**Assigned task**
Copy, from the data below, each line that has the word "purple".

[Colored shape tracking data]
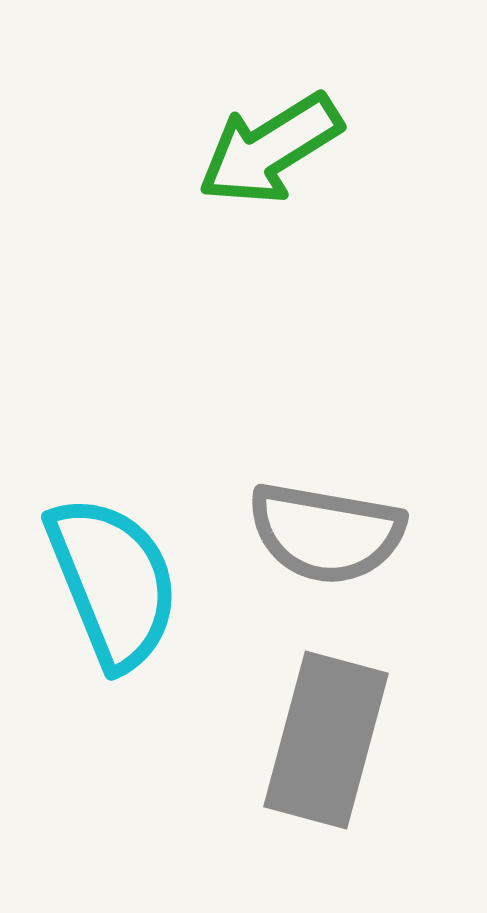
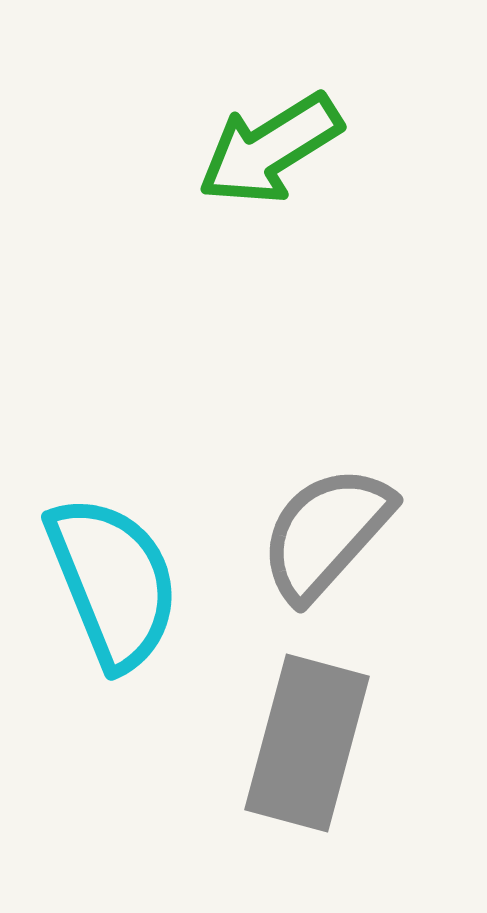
gray semicircle: rotated 122 degrees clockwise
gray rectangle: moved 19 px left, 3 px down
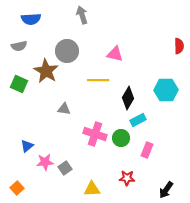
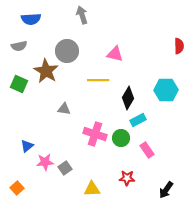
pink rectangle: rotated 56 degrees counterclockwise
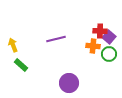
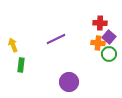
red cross: moved 8 px up
purple line: rotated 12 degrees counterclockwise
orange cross: moved 5 px right, 3 px up
green rectangle: rotated 56 degrees clockwise
purple circle: moved 1 px up
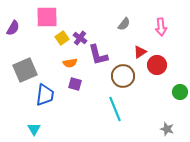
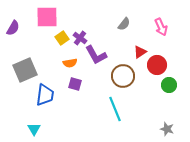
pink arrow: rotated 18 degrees counterclockwise
purple L-shape: moved 2 px left; rotated 15 degrees counterclockwise
green circle: moved 11 px left, 7 px up
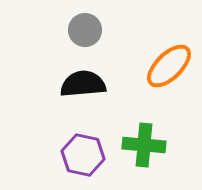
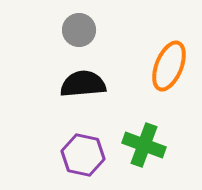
gray circle: moved 6 px left
orange ellipse: rotated 24 degrees counterclockwise
green cross: rotated 15 degrees clockwise
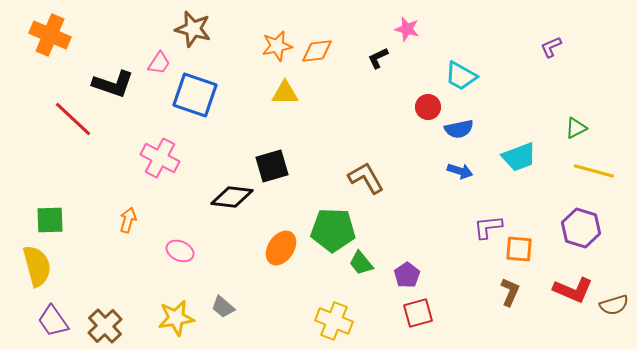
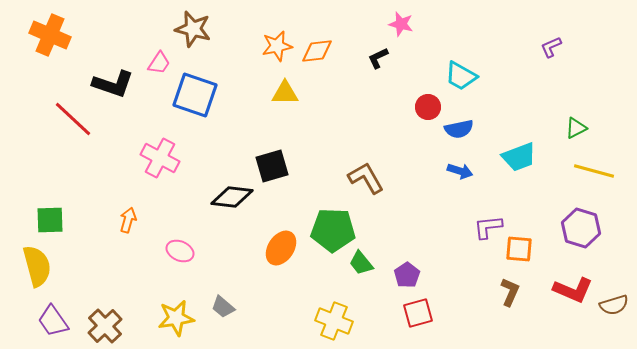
pink star at (407, 29): moved 6 px left, 5 px up
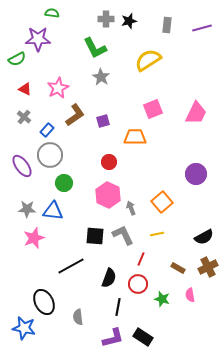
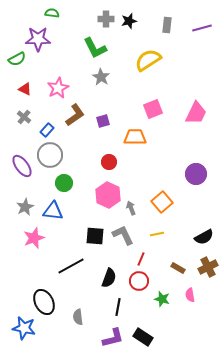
gray star at (27, 209): moved 2 px left, 2 px up; rotated 30 degrees counterclockwise
red circle at (138, 284): moved 1 px right, 3 px up
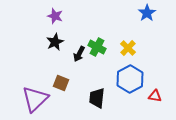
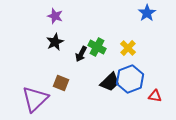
black arrow: moved 2 px right
blue hexagon: rotated 8 degrees clockwise
black trapezoid: moved 13 px right, 16 px up; rotated 140 degrees counterclockwise
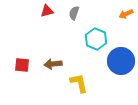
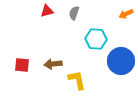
cyan hexagon: rotated 20 degrees counterclockwise
yellow L-shape: moved 2 px left, 3 px up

**Output**
purple line: rotated 12 degrees counterclockwise
purple circle: moved 1 px up
purple L-shape: moved 2 px left; rotated 15 degrees counterclockwise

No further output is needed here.